**Assignment:** From the records below, return every line containing the word "degrees".

**Given records:**
■ ■ ■ ■

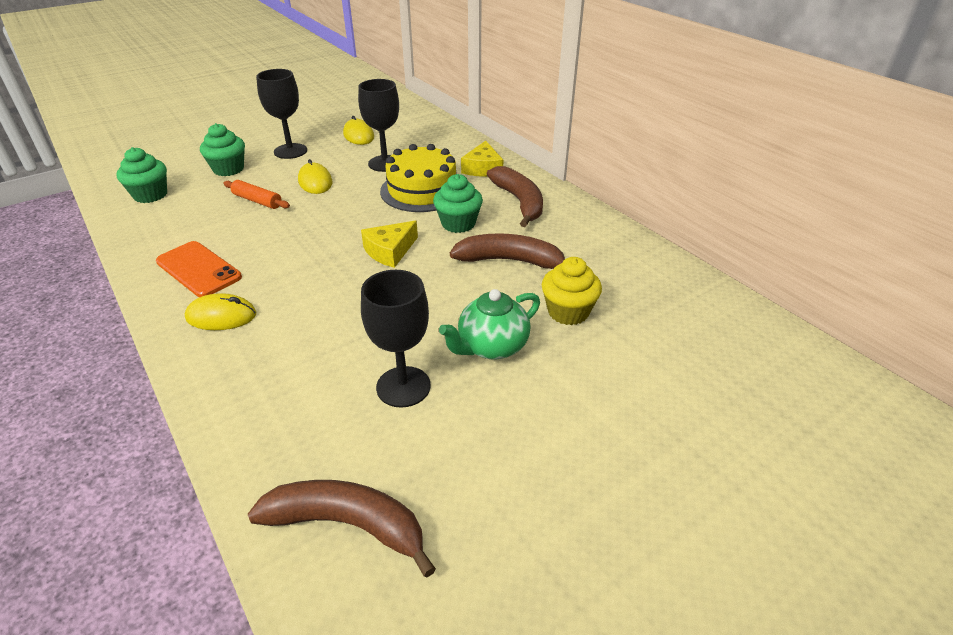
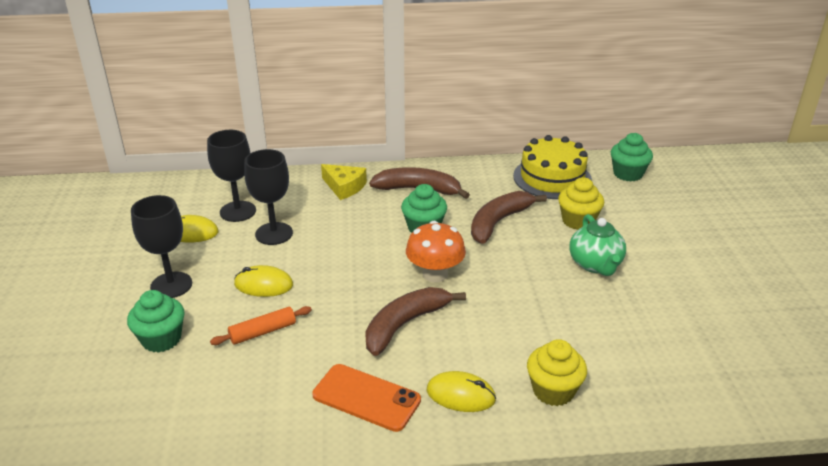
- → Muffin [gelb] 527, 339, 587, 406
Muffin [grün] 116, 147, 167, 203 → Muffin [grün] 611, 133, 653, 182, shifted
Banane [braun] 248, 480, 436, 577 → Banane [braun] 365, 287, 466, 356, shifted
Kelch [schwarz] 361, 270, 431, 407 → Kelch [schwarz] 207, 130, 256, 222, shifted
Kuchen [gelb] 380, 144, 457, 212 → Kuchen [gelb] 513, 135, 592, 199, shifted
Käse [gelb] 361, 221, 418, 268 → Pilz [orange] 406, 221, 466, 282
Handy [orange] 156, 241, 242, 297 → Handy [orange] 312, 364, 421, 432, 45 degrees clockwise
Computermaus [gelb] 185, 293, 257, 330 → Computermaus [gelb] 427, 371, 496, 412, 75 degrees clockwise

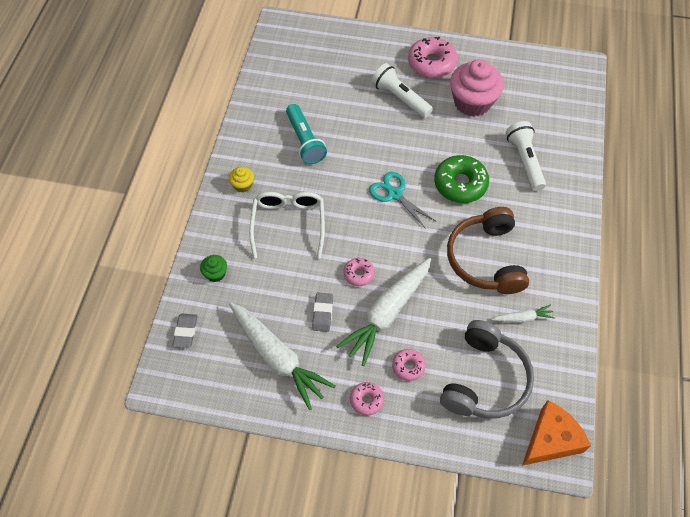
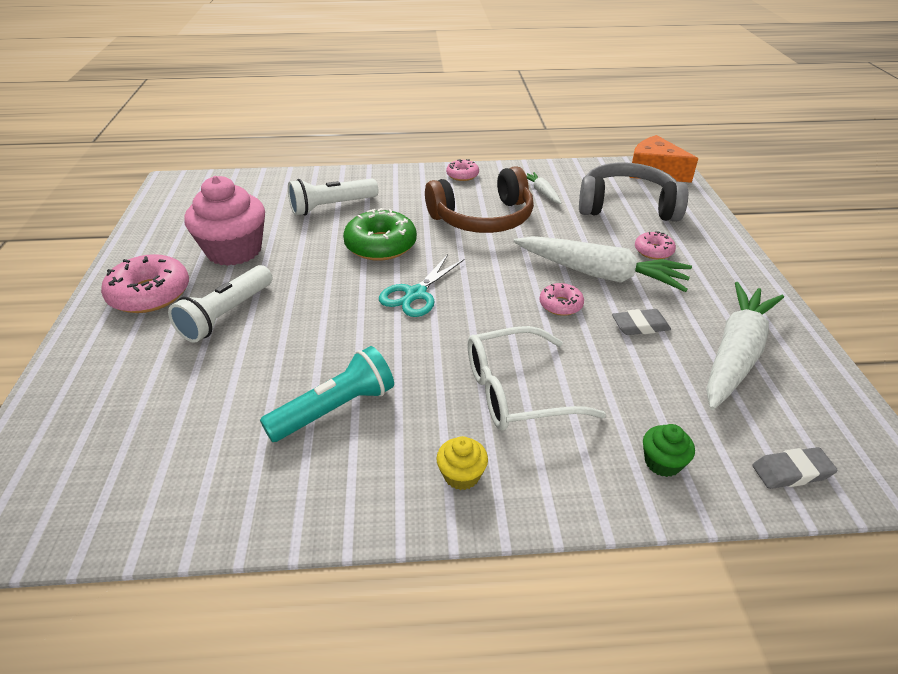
Donut [rosa] 350, 382, 384, 416 → Donut [rosa] 446, 159, 479, 181, shifted

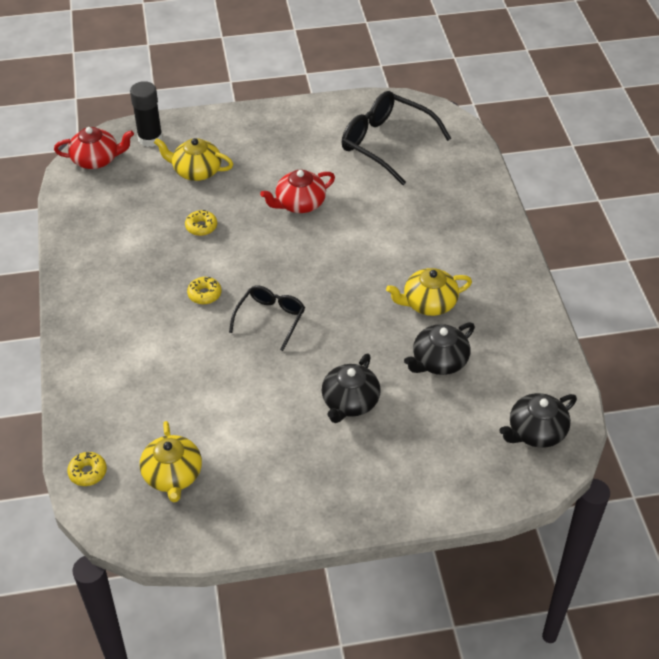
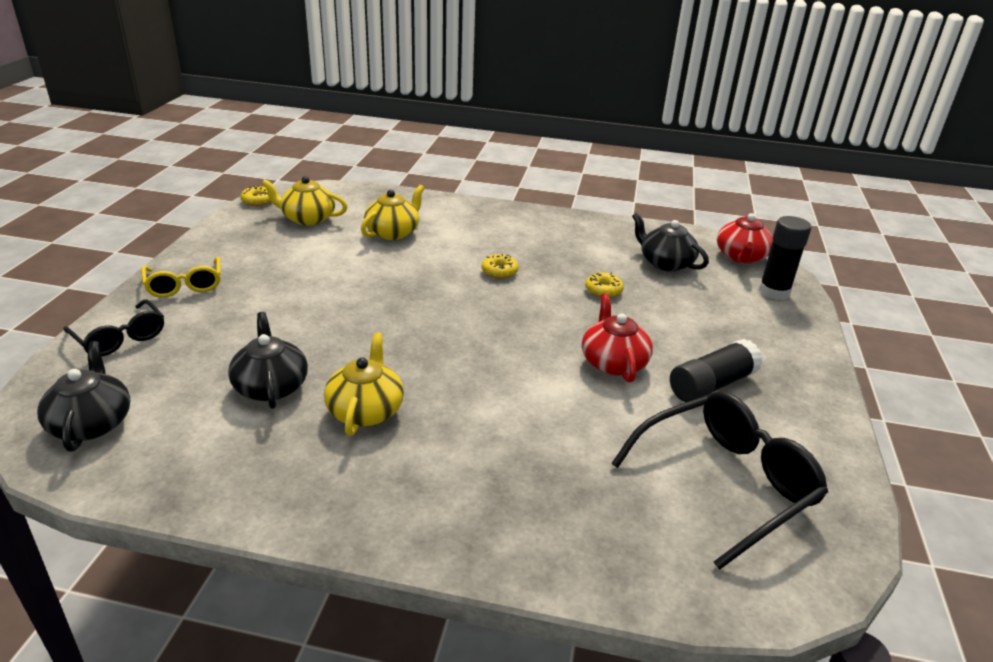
- → Brille [gelb] 141, 257, 221, 298
- → Klebestift [schwarz] 670, 339, 763, 402
Donut [gelb] 67, 452, 107, 486 → Donut [gelb] 241, 185, 271, 206, shifted
Teekanne [gelb] 154, 138, 233, 181 → Teekanne [gelb] 361, 185, 424, 240, shifted
Brille [schwarz] 229, 285, 305, 351 → Brille [schwarz] 63, 300, 164, 357, shifted
Teekanne [schwarz] 322, 353, 381, 423 → Teekanne [schwarz] 632, 213, 709, 272, shifted

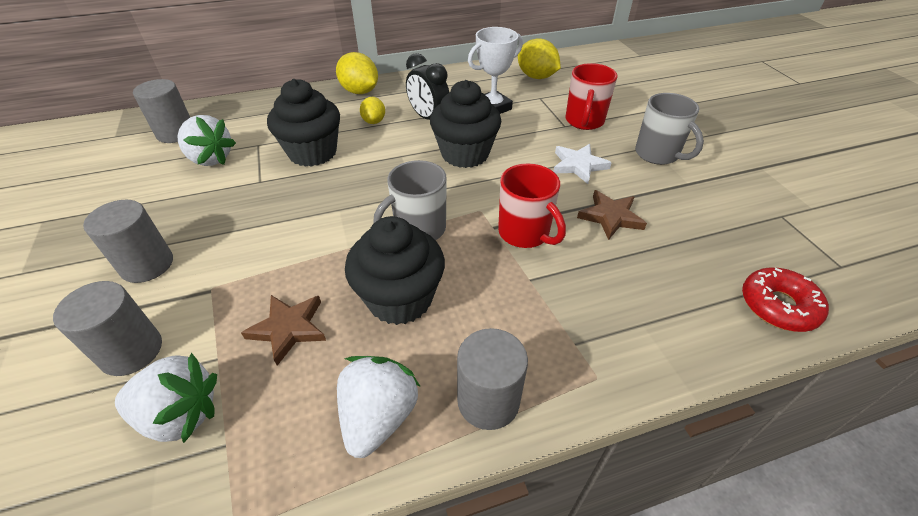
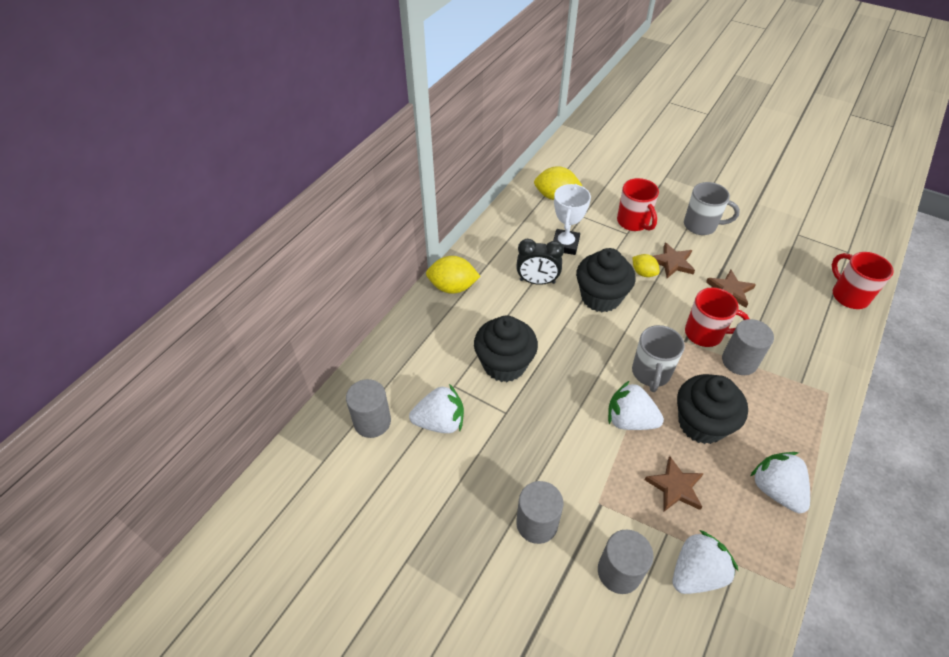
- → Erdbeere [weiß] 608, 381, 664, 430
Zitrone [gelb] 360, 97, 385, 124 → Zitrone [gelb] 632, 254, 660, 277, shifted
Vollzylinder [grau] 457, 328, 528, 430 → Vollzylinder [grau] 722, 319, 774, 375, shifted
Donut [rot] 742, 268, 829, 332 → Tasse [rot] 832, 252, 894, 309
Stern [weiß] 553, 144, 612, 184 → Stern [braun] 653, 242, 695, 278

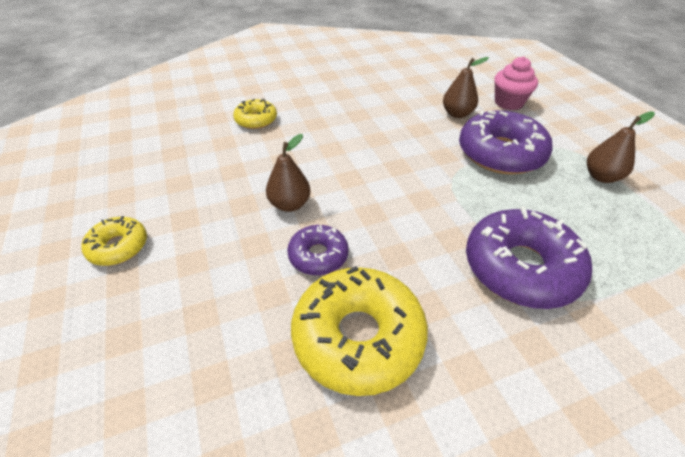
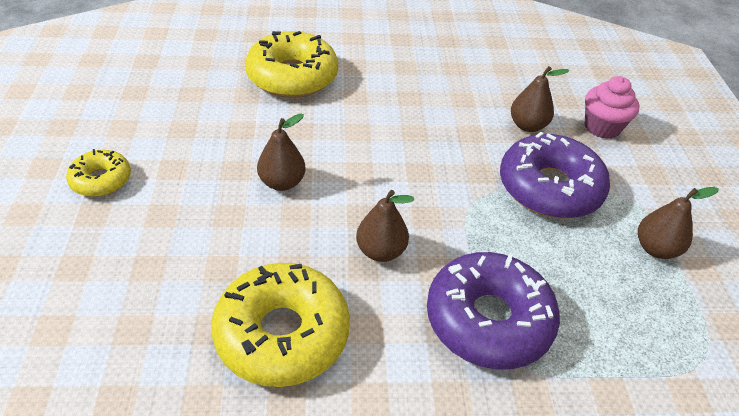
Donut [lila] 287, 225, 349, 275 → -
- → Birne [braun] 356, 190, 414, 262
Donut [gelb] 233, 99, 277, 129 → Donut [gelb] 245, 31, 338, 98, x1.85

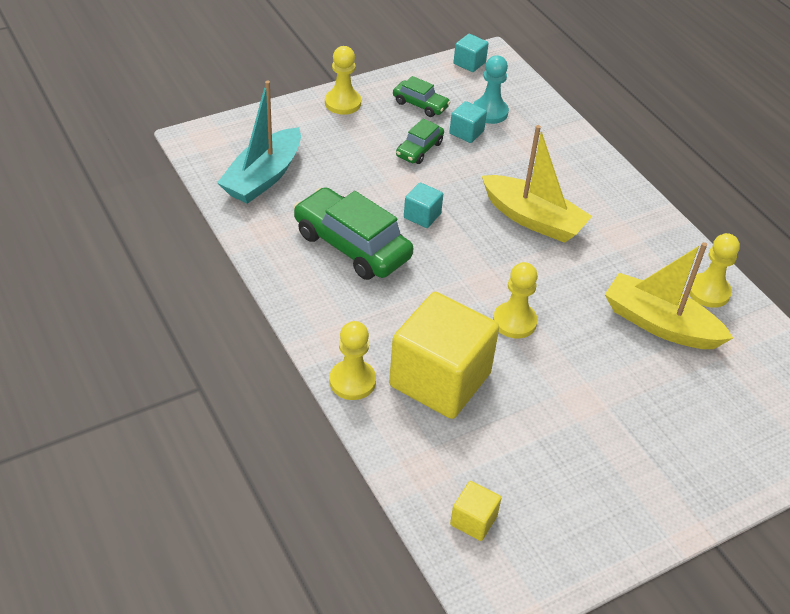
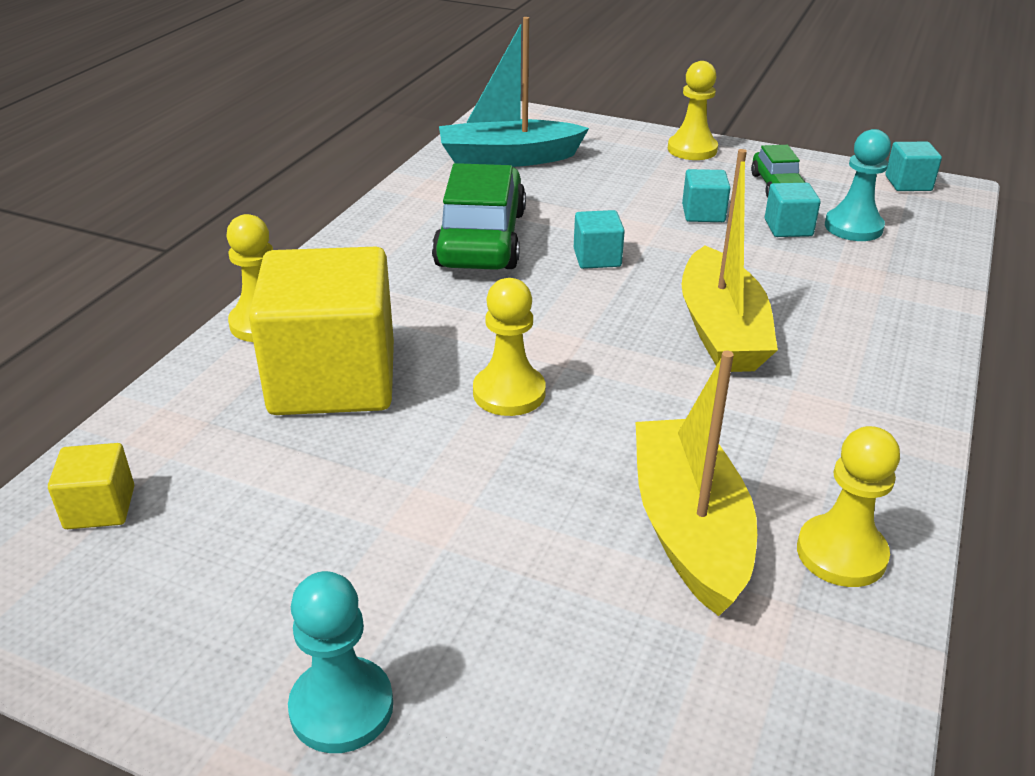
- → Bauer [türkis] 288, 571, 393, 753
Auto [grün] 396, 119, 444, 164 → Kubus [türkis] 682, 169, 730, 222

■ ■ ■ ■

**Task result:**
Handy [orange] 156, 241, 242, 297 → Handy [orange] 312, 364, 421, 432, 45 degrees clockwise
Computermaus [gelb] 185, 293, 257, 330 → Computermaus [gelb] 427, 371, 496, 412, 75 degrees clockwise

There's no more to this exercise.